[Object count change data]
- - - - - - -
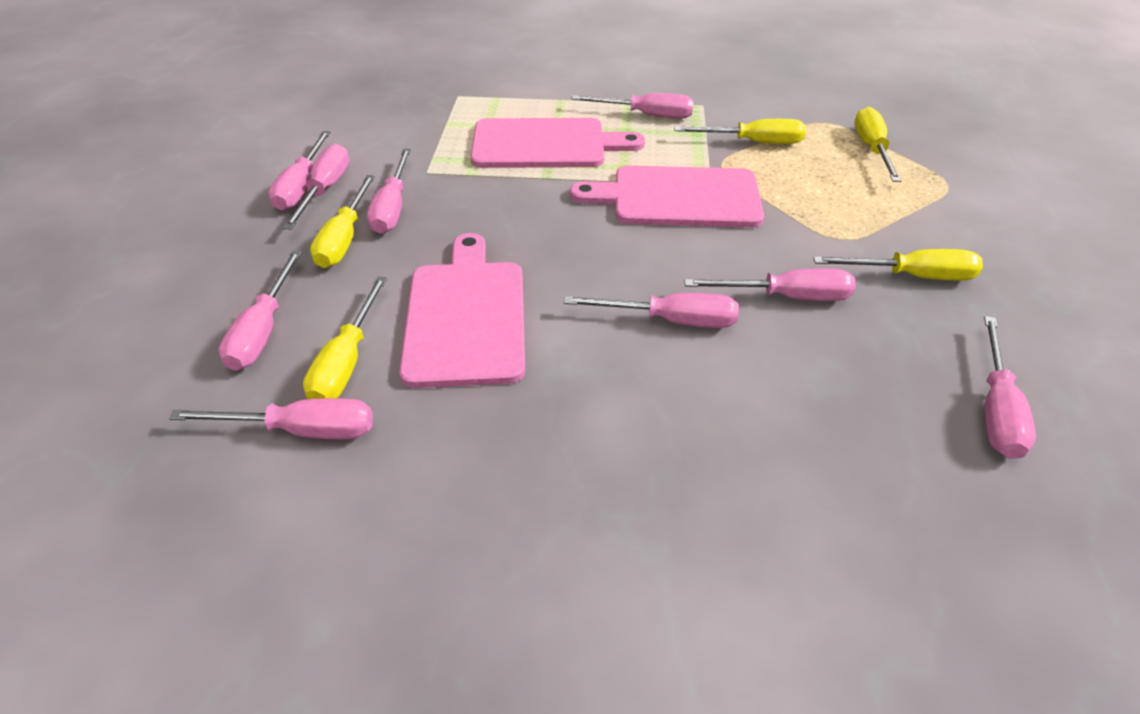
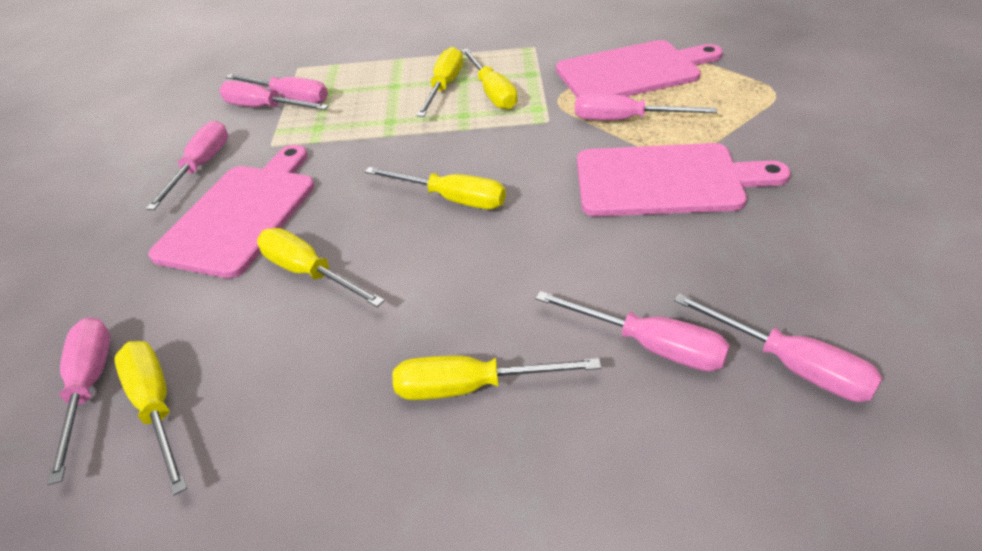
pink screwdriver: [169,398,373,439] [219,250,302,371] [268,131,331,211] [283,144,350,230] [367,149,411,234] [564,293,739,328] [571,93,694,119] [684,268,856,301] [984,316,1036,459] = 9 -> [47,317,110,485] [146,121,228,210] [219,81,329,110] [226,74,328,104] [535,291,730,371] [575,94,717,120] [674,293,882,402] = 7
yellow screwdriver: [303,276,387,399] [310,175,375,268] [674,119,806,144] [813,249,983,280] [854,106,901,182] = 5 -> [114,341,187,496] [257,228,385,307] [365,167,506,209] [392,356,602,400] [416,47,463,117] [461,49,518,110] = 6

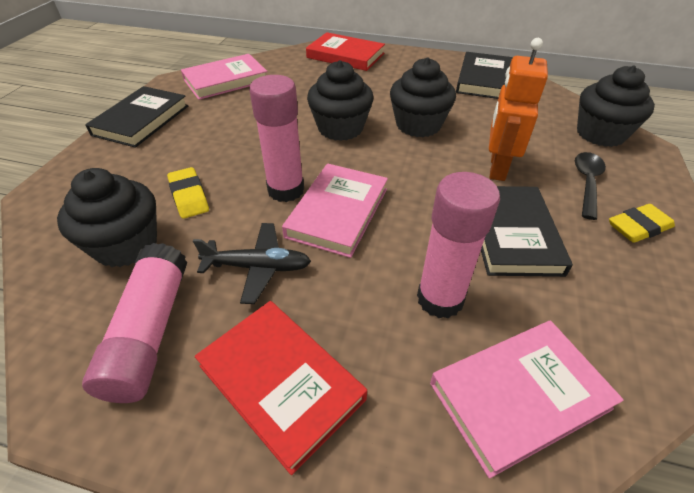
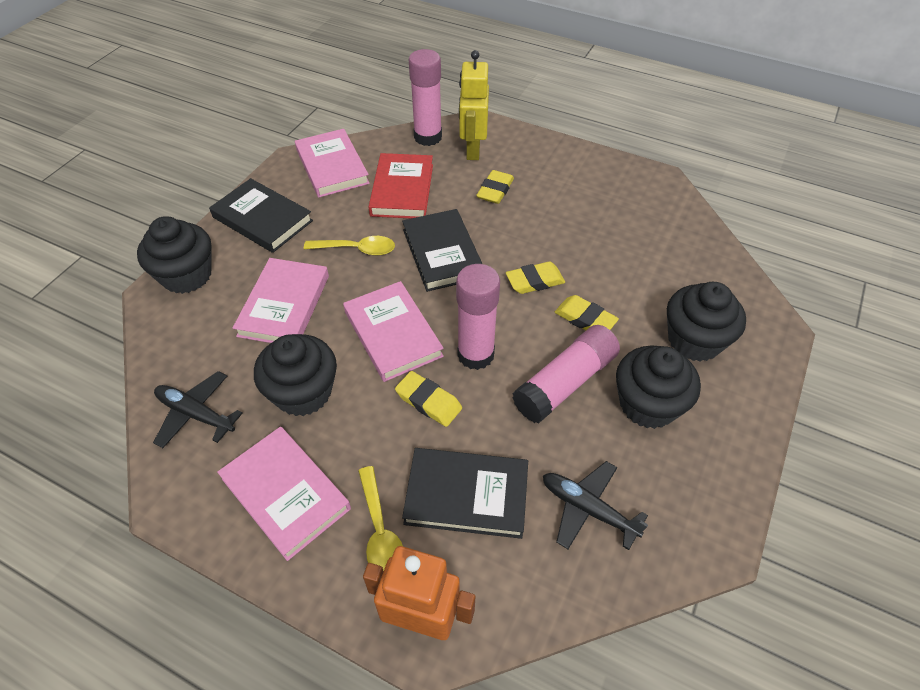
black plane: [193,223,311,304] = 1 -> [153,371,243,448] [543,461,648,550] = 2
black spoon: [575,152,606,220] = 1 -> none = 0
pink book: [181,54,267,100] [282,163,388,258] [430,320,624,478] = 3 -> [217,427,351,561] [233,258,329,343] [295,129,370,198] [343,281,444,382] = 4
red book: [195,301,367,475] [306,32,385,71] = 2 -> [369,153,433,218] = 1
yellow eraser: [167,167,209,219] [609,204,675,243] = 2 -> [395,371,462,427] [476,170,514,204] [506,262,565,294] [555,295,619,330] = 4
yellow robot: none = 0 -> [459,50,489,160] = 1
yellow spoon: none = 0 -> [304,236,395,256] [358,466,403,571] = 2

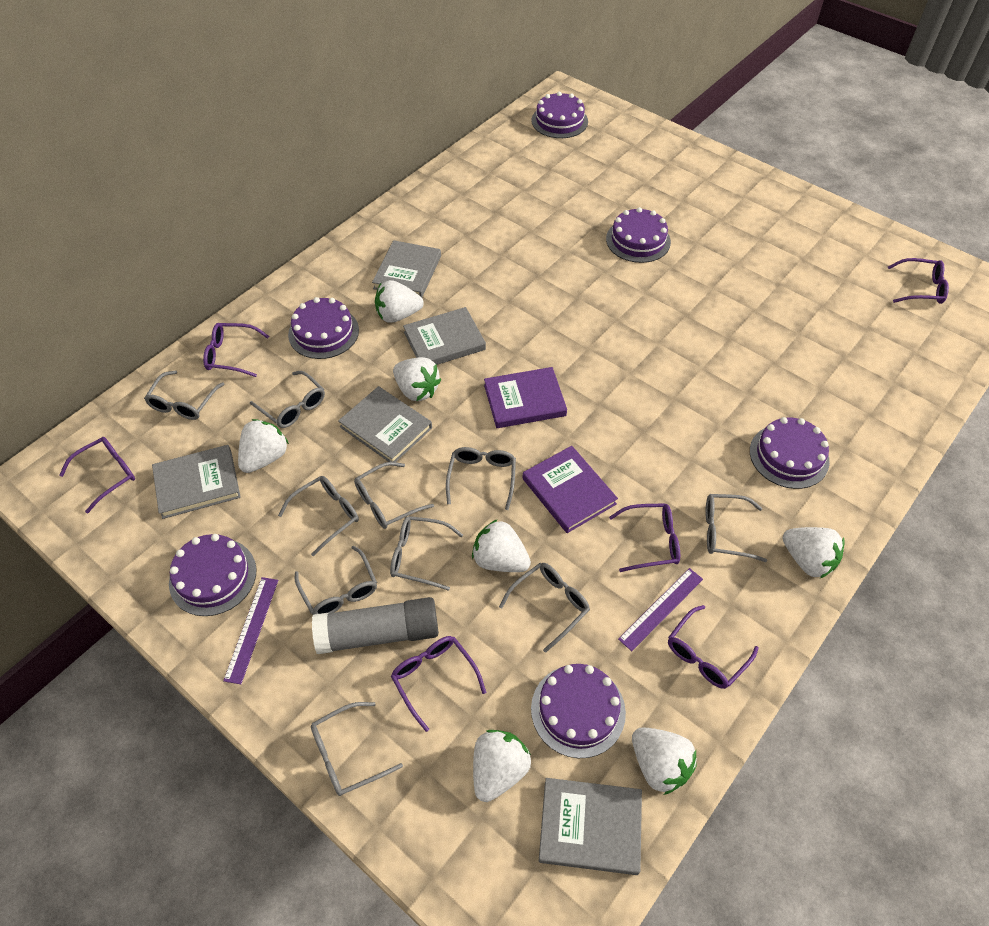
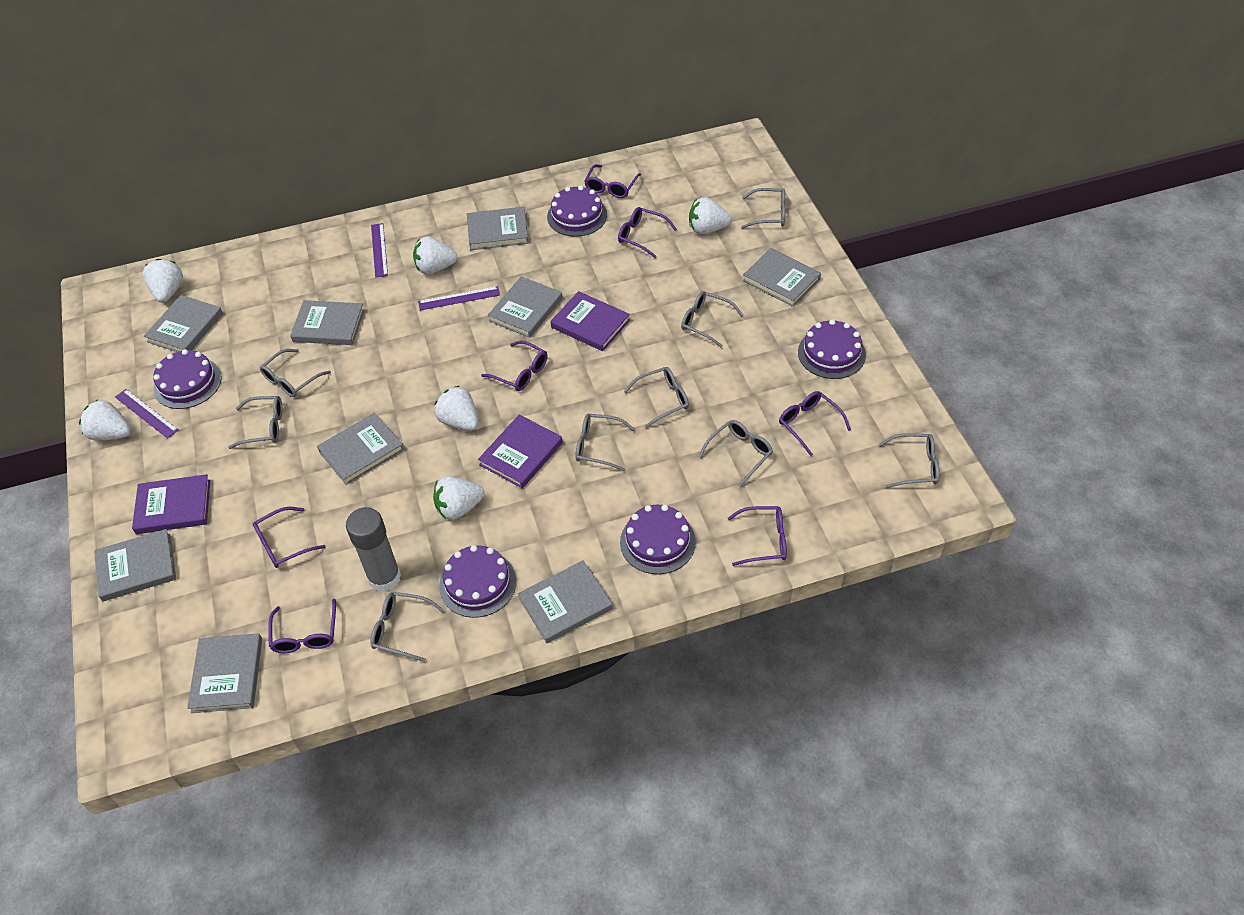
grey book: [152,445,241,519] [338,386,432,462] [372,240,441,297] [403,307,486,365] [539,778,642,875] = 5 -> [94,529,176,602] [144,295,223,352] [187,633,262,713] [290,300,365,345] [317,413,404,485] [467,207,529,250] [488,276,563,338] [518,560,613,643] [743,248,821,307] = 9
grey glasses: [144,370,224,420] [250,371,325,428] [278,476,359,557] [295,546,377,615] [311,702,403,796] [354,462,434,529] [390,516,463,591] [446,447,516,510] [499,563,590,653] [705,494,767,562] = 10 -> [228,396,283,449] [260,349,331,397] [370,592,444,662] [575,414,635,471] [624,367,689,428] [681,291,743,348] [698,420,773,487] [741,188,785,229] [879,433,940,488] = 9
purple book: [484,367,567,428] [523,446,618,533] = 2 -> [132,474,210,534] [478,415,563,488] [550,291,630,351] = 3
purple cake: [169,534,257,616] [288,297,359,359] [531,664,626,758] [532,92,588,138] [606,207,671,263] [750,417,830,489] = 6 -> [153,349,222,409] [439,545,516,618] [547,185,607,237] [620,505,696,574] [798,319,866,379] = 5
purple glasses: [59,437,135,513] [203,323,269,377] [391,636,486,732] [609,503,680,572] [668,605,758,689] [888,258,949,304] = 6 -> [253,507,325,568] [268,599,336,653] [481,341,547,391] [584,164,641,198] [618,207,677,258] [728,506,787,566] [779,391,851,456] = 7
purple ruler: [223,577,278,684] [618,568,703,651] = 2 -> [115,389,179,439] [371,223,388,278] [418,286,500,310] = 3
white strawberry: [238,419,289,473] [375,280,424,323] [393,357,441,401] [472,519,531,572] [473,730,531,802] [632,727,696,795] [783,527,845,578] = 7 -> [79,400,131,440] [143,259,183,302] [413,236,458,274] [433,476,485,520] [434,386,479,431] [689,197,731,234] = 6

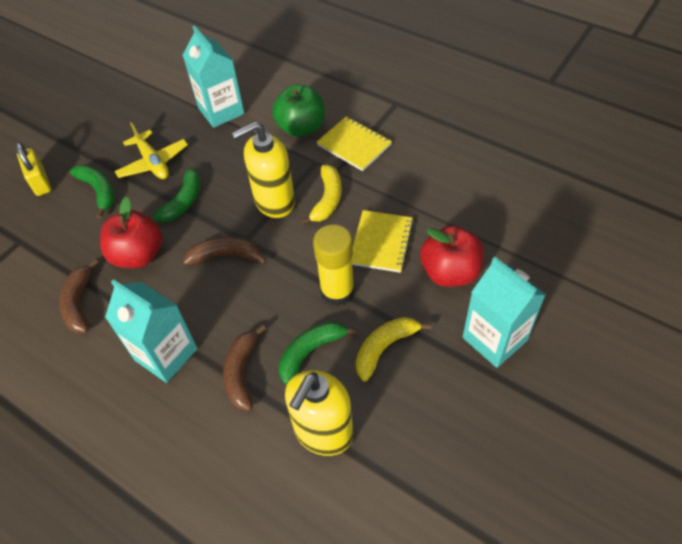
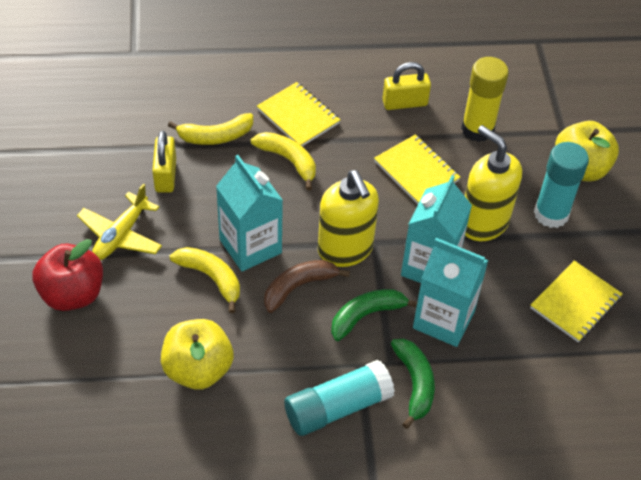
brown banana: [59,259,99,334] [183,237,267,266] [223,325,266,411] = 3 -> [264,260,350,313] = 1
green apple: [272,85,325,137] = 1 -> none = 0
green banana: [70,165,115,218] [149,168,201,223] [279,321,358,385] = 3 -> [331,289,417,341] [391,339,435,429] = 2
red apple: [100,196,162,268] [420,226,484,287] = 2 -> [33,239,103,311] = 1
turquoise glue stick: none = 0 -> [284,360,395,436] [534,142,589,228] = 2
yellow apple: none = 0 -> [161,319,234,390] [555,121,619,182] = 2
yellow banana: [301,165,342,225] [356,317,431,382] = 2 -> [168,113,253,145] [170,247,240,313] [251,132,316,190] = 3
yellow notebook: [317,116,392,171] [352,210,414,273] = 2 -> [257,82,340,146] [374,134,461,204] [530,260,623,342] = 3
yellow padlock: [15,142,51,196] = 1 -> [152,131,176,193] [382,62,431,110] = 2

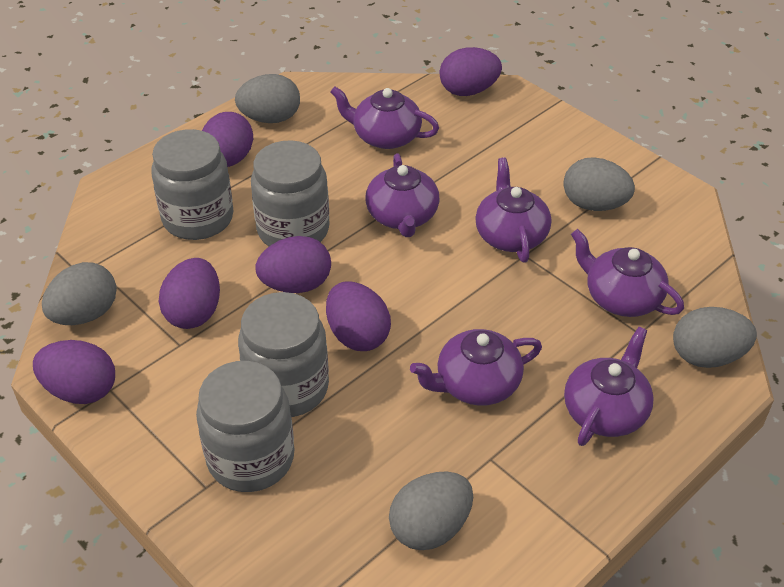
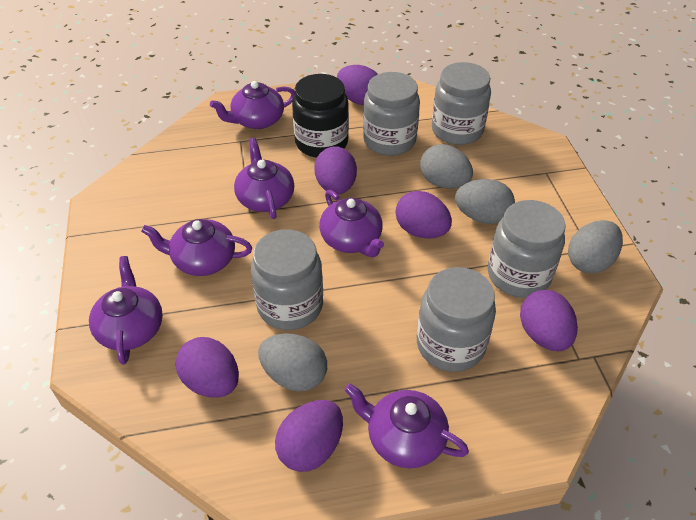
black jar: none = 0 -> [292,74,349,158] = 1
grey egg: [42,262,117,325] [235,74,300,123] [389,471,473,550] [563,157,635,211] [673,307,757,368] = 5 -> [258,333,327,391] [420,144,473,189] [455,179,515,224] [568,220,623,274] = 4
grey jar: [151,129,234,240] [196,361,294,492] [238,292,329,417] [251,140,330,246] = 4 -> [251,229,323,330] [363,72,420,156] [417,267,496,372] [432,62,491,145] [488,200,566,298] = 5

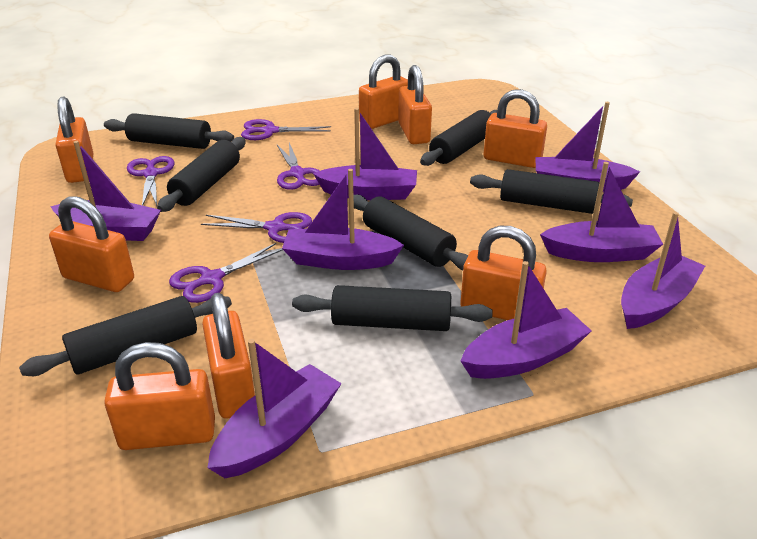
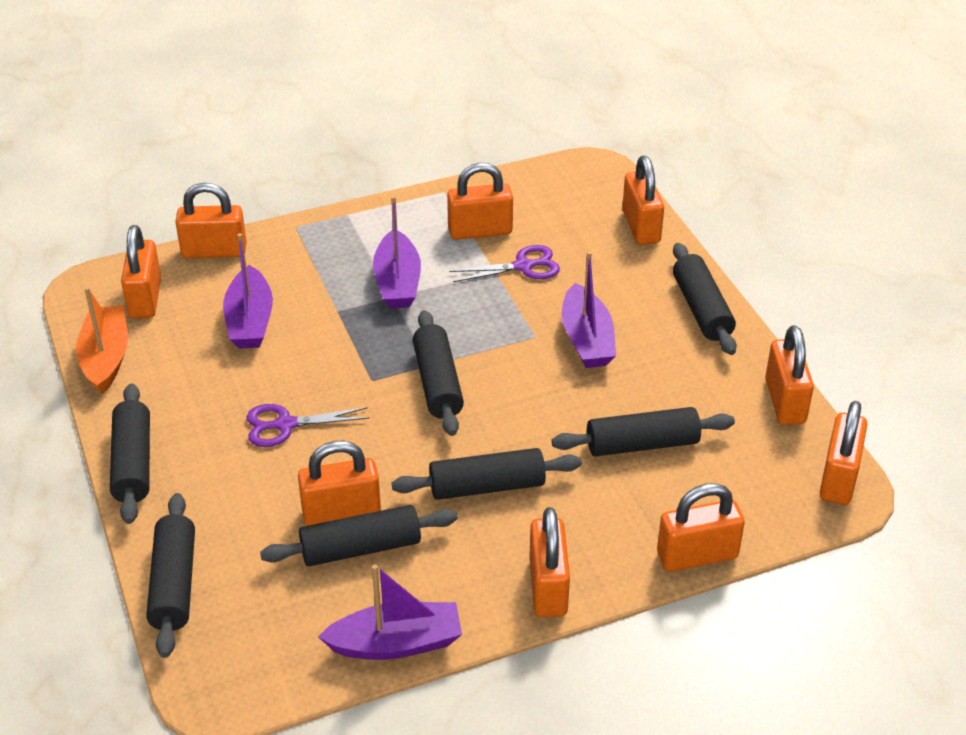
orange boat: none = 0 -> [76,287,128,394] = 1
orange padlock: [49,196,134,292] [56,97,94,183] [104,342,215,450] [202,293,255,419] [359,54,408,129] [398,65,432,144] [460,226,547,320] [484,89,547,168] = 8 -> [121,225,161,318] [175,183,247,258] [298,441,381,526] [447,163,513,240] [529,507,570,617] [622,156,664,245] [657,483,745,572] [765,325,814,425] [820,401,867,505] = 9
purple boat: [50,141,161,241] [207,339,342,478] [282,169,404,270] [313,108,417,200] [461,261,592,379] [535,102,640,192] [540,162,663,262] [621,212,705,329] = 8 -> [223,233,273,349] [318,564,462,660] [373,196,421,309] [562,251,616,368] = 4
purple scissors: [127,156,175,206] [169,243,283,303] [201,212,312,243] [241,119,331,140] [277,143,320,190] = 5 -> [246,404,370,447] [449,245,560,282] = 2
- - - - - - -
§ **What the exercise asks**
Transcribe exactly, and only, the lines from the one with "black jar: none = 0 -> [292,74,349,158] = 1" through the final line of the data above. The pictures stay out.

§ **Final answer**
black jar: none = 0 -> [292,74,349,158] = 1
grey egg: [42,262,117,325] [235,74,300,123] [389,471,473,550] [563,157,635,211] [673,307,757,368] = 5 -> [258,333,327,391] [420,144,473,189] [455,179,515,224] [568,220,623,274] = 4
grey jar: [151,129,234,240] [196,361,294,492] [238,292,329,417] [251,140,330,246] = 4 -> [251,229,323,330] [363,72,420,156] [417,267,496,372] [432,62,491,145] [488,200,566,298] = 5

orange boat: none = 0 -> [76,287,128,394] = 1
orange padlock: [49,196,134,292] [56,97,94,183] [104,342,215,450] [202,293,255,419] [359,54,408,129] [398,65,432,144] [460,226,547,320] [484,89,547,168] = 8 -> [121,225,161,318] [175,183,247,258] [298,441,381,526] [447,163,513,240] [529,507,570,617] [622,156,664,245] [657,483,745,572] [765,325,814,425] [820,401,867,505] = 9
purple boat: [50,141,161,241] [207,339,342,478] [282,169,404,270] [313,108,417,200] [461,261,592,379] [535,102,640,192] [540,162,663,262] [621,212,705,329] = 8 -> [223,233,273,349] [318,564,462,660] [373,196,421,309] [562,251,616,368] = 4
purple scissors: [127,156,175,206] [169,243,283,303] [201,212,312,243] [241,119,331,140] [277,143,320,190] = 5 -> [246,404,370,447] [449,245,560,282] = 2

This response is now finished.